··· Source material ···

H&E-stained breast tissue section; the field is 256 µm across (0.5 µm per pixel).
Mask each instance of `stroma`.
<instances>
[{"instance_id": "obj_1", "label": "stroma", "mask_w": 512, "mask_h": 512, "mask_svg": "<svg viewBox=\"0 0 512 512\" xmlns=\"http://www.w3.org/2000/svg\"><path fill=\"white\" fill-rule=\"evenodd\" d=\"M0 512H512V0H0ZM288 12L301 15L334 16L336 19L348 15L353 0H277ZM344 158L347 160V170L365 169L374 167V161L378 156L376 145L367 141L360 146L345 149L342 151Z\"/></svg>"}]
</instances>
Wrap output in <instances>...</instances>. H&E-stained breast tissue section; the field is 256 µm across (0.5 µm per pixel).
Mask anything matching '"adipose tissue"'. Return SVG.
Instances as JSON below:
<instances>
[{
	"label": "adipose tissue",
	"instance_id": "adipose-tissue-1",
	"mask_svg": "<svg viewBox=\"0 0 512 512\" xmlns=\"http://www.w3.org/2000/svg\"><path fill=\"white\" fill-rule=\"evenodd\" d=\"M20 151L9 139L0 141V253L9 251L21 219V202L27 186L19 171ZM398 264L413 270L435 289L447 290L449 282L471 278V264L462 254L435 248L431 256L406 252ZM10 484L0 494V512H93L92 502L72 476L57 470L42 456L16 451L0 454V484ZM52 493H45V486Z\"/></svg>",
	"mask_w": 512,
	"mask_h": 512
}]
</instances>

···

Your objective:
Quote verbatim the opening lines of the listing above, ending with the line where "Wrap output in" appears; include both endpoints and nothing more.

Expected answer:
H&E-stained breast tissue section; the field is 256 µm across (0.5 µm per pixel).
Mask each instance of `stroma`.
<instances>
[{"instance_id": "obj_1", "label": "stroma", "mask_w": 512, "mask_h": 512, "mask_svg": "<svg viewBox=\"0 0 512 512\" xmlns=\"http://www.w3.org/2000/svg\"><path fill=\"white\" fill-rule=\"evenodd\" d=\"M0 512H512V0H0ZM288 12L301 15L334 16L336 19L348 15L353 0H277ZM344 158L347 160V170L365 169L374 167V161L378 156L376 145L367 141L360 146L345 149L342 151Z\"/></svg>"}]
</instances>
Wrap output in <instances>...</instances>. H&E-stained breast tissue section; the field is 256 µm across (0.5 µm per pixel).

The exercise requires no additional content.